Task brief: In the entries below, find each line with the word "pink" and pull it out.

Task inputs Block Start

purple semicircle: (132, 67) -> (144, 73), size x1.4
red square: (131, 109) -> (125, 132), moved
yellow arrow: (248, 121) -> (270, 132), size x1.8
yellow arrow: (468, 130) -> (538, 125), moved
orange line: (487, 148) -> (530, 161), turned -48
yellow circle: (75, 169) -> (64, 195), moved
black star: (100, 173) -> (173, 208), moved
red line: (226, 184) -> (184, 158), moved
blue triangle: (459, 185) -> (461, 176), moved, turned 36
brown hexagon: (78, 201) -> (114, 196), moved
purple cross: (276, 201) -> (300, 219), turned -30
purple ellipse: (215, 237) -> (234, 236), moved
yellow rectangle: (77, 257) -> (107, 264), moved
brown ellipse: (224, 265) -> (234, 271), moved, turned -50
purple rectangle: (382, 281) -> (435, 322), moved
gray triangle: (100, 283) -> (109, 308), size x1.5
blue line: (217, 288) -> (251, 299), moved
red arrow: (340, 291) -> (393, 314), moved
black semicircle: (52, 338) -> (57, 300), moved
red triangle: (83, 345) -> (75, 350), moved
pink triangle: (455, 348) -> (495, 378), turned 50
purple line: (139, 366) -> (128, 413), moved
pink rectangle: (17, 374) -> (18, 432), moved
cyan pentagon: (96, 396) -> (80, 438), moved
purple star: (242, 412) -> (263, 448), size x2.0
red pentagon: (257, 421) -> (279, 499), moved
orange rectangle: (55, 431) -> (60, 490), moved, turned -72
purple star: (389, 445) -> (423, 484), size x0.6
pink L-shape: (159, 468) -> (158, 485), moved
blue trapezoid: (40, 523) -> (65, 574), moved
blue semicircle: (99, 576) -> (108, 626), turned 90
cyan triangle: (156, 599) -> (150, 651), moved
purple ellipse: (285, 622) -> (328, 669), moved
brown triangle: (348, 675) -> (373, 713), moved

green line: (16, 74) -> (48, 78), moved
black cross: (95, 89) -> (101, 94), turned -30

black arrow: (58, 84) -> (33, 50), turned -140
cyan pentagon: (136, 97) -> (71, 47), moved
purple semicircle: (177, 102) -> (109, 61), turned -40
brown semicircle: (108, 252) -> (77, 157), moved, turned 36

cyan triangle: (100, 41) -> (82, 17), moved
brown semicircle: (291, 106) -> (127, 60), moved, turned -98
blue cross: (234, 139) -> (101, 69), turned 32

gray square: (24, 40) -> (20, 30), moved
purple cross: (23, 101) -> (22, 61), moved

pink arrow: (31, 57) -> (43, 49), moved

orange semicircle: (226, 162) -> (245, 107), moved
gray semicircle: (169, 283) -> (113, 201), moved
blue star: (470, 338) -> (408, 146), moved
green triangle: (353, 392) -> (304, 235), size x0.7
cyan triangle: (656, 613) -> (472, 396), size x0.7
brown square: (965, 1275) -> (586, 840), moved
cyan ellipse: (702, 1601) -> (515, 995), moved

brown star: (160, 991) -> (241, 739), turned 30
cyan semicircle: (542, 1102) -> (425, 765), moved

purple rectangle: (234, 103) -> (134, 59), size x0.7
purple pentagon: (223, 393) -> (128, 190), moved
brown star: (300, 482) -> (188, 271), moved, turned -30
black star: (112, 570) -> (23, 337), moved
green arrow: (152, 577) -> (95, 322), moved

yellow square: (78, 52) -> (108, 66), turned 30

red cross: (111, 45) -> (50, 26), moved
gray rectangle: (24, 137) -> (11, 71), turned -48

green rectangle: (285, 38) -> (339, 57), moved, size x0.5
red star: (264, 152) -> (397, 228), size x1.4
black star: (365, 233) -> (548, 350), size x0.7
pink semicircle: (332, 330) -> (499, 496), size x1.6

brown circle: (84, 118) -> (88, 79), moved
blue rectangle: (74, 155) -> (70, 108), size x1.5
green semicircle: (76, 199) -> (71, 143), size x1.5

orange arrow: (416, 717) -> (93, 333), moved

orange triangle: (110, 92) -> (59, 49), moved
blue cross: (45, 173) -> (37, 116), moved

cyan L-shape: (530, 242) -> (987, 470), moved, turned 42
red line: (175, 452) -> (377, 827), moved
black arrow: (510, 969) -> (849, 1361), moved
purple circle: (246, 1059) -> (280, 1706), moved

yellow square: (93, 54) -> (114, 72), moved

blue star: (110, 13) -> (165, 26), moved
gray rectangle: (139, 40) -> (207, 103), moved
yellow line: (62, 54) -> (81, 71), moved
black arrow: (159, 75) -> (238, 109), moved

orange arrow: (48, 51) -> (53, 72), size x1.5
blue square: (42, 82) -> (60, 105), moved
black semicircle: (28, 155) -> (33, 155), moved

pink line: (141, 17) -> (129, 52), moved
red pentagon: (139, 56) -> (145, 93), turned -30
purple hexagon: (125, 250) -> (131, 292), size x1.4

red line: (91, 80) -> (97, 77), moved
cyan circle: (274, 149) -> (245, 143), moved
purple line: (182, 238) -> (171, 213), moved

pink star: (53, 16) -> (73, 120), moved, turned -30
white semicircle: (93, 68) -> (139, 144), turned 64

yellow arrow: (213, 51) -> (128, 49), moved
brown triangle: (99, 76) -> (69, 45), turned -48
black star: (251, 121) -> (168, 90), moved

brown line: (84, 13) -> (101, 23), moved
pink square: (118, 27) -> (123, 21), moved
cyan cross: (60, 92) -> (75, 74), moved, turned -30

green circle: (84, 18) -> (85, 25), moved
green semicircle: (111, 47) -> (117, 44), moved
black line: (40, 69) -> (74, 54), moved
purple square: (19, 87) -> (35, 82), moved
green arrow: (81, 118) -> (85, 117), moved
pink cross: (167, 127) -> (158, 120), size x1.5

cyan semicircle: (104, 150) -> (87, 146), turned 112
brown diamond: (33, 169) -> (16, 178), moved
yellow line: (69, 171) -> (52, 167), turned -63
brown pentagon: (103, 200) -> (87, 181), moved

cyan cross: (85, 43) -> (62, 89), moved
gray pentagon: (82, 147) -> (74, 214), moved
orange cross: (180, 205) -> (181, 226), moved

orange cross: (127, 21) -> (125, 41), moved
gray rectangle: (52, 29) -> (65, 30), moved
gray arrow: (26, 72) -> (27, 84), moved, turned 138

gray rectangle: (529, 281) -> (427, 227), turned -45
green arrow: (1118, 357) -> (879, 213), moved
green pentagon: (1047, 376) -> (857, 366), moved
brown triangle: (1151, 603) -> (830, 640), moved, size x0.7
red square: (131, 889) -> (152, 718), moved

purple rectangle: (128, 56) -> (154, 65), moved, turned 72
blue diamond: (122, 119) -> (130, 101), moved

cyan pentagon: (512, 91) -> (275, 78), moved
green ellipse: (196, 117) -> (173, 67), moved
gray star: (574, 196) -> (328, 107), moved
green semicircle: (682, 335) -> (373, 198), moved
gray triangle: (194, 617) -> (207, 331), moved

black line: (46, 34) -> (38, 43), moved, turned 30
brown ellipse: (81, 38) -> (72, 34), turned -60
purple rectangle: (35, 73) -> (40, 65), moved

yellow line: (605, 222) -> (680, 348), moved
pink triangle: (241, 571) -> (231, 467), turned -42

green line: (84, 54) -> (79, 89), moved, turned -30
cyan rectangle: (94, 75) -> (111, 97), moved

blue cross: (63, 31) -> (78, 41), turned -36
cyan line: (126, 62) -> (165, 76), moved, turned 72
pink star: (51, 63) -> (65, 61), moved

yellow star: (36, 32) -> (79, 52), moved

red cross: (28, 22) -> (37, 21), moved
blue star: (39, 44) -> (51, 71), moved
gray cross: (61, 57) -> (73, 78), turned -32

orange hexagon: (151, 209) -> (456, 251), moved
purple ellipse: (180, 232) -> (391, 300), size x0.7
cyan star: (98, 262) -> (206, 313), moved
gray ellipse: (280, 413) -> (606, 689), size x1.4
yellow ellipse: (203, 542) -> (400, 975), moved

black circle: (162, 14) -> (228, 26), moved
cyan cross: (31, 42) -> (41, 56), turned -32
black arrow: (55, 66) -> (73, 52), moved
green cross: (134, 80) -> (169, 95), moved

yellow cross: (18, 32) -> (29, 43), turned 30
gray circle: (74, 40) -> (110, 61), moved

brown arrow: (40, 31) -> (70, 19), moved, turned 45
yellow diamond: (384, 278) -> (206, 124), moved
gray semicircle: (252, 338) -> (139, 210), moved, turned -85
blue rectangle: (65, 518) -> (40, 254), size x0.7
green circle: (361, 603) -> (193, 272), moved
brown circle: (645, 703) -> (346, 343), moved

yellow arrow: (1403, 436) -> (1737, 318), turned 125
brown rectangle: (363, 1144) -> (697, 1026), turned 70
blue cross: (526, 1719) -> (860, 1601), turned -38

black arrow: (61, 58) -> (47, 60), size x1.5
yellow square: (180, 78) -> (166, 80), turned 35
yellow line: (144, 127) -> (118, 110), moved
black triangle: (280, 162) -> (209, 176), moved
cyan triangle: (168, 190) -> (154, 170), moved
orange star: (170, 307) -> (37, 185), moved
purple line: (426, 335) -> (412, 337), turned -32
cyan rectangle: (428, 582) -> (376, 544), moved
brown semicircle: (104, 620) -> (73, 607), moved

Task inputs Block End

Result below:
pink triangle: (455, 348) -> (495, 378), turned 50
pink rectangle: (17, 374) -> (18, 432), moved
pink L-shape: (159, 468) -> (158, 485), moved
pink arrow: (31, 57) -> (43, 49), moved
pink semicircle: (332, 330) -> (499, 496), size x1.6
pink line: (141, 17) -> (129, 52), moved
pink star: (53, 16) -> (73, 120), moved, turned -30
pink square: (118, 27) -> (123, 21), moved
pink cross: (167, 127) -> (158, 120), size x1.5
pink triangle: (241, 571) -> (231, 467), turned -42
pink star: (51, 63) -> (65, 61), moved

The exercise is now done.